Exercise instructions -
Your reply should reproduce the data below without a single alteration, apart from dropping the images.

Collected material -
>>
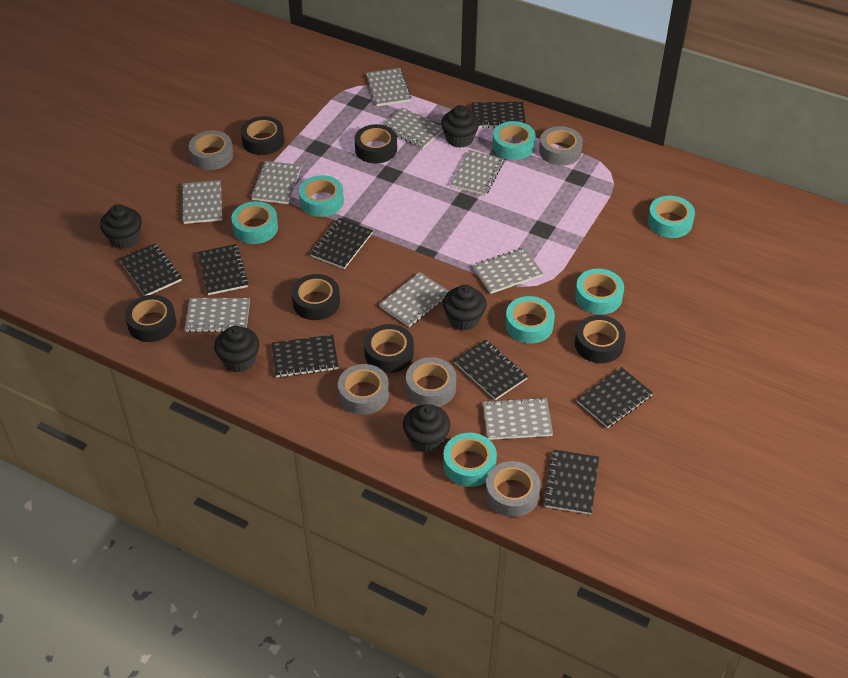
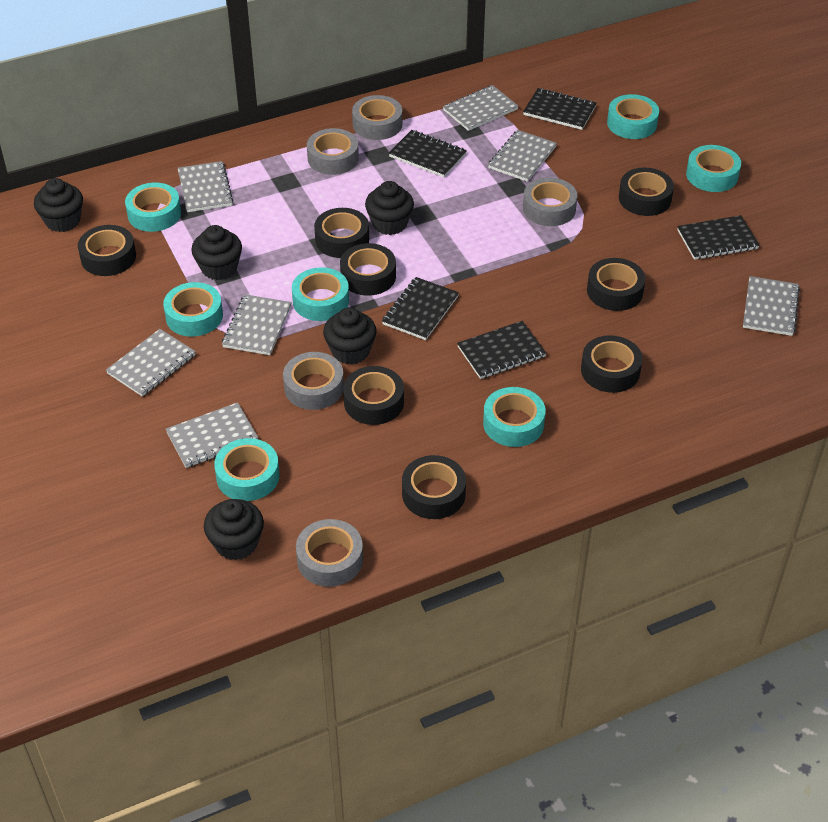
black notebook: 8 -> 5
black tape: 6 -> 8
grey notebook: 9 -> 7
<<
Solution -
black notebook: 8 -> 5
black tape: 6 -> 8
grey notebook: 9 -> 7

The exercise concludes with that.